*Task directions*
Starting at the line with "purple trapezoid: (771, 158)", return every line through the final one of the data, word for word. Pictures stay out.

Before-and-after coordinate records
——
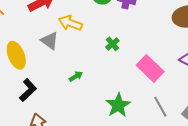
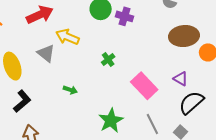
green arrow: (76, 76) -> (70, 90), turned 48

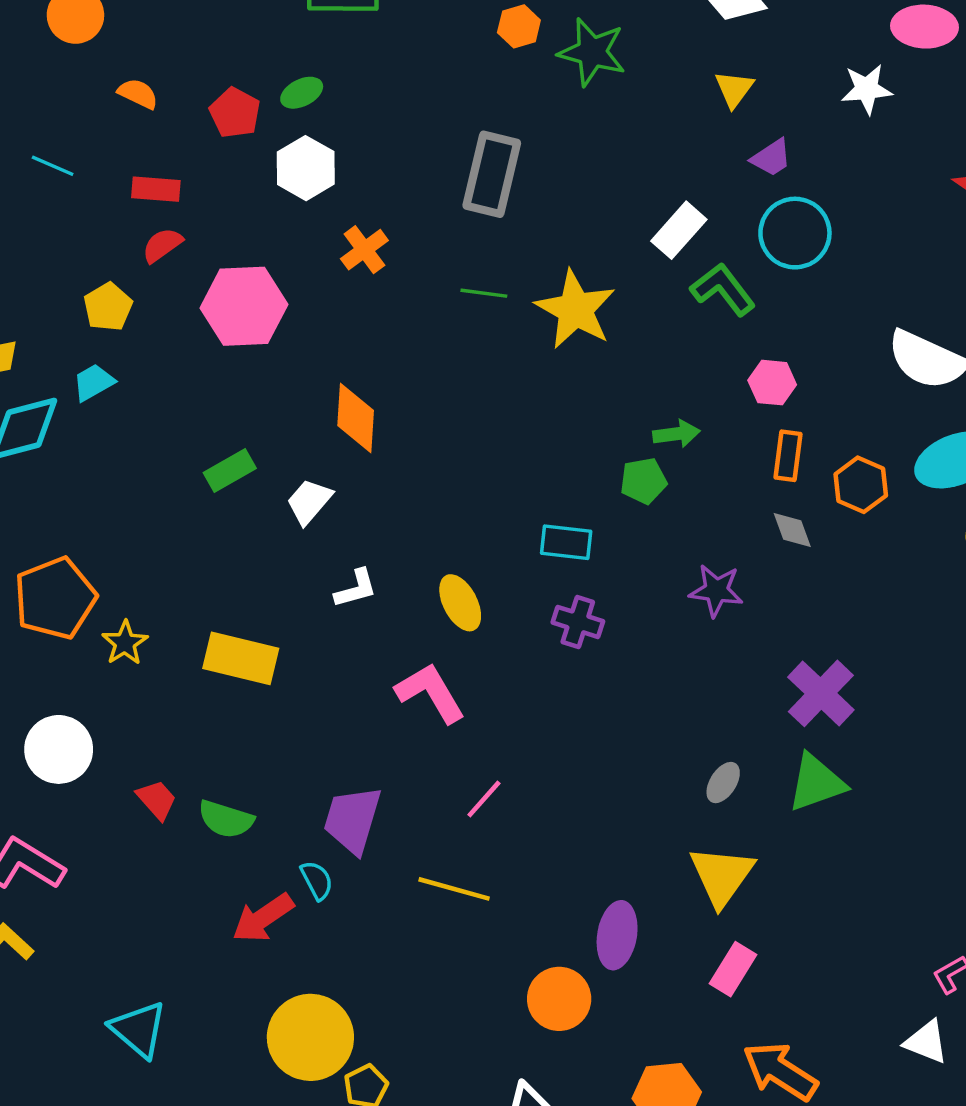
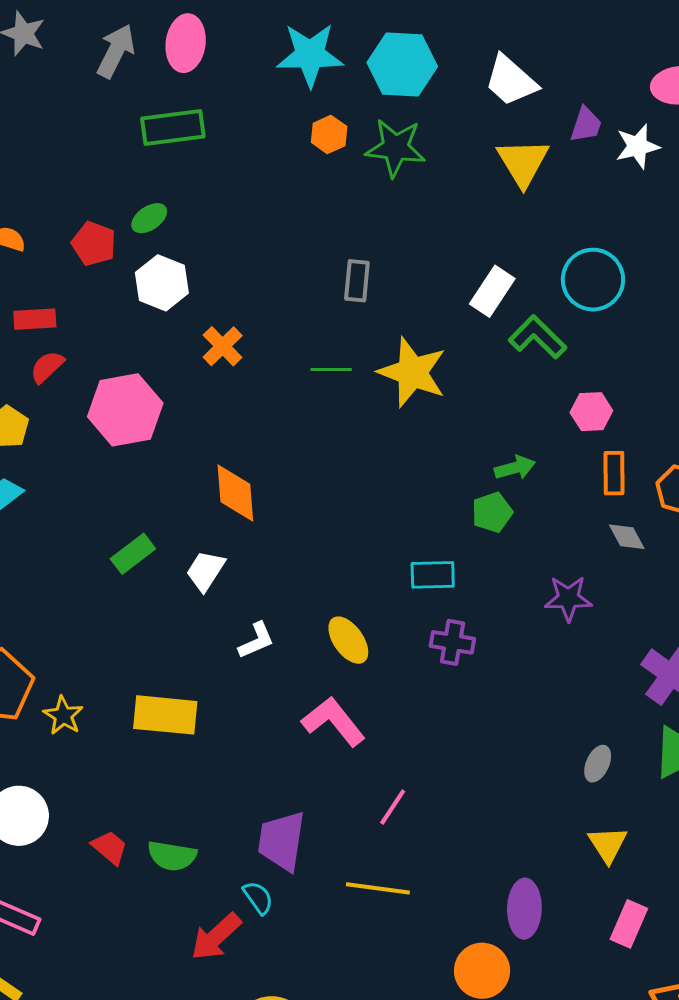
yellow triangle: (734, 89) -> (523, 162), size x1.5
purple trapezoid: (771, 158) -> (586, 125), moved, turned -30
gray rectangle: (492, 174) -> (357, 281), moved, size x0.6
yellow triangle: (722, 876) -> (608, 844), size x0.7

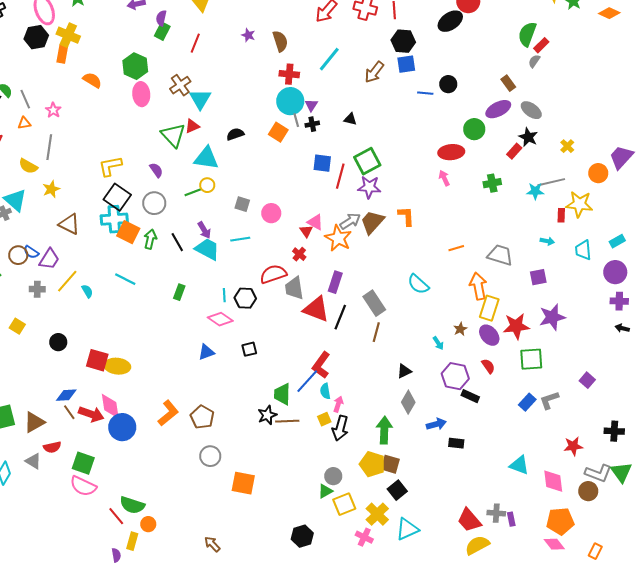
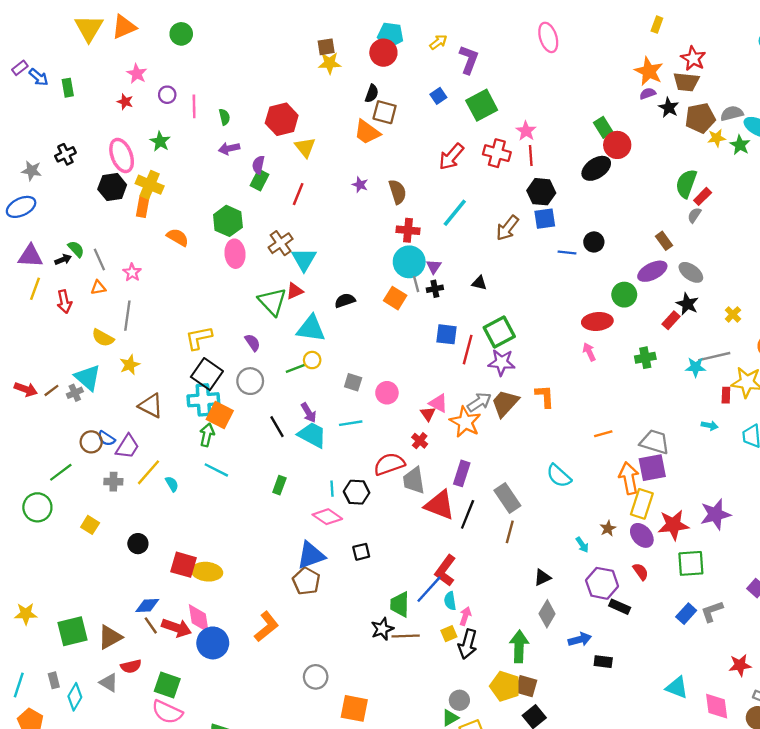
green arrow: (150, 239) -> (207, 435), moved
purple square: (538, 277) -> (652, 468), moved, size x1.4
blue triangle: (206, 352) -> (311, 555), size x1.5
brown pentagon: (202, 417) -> (306, 581), moved

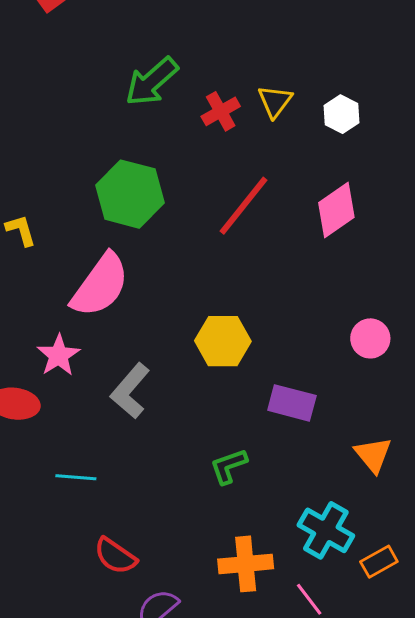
——
*Your solution*
purple trapezoid: (771, 158) -> (586, 125), moved, turned -30
gray rectangle: (492, 174) -> (357, 281), moved, size x0.6
yellow triangle: (722, 876) -> (608, 844), size x0.7

green arrow: (150, 239) -> (207, 435), moved
purple square: (538, 277) -> (652, 468), moved, size x1.4
blue triangle: (206, 352) -> (311, 555), size x1.5
brown pentagon: (202, 417) -> (306, 581), moved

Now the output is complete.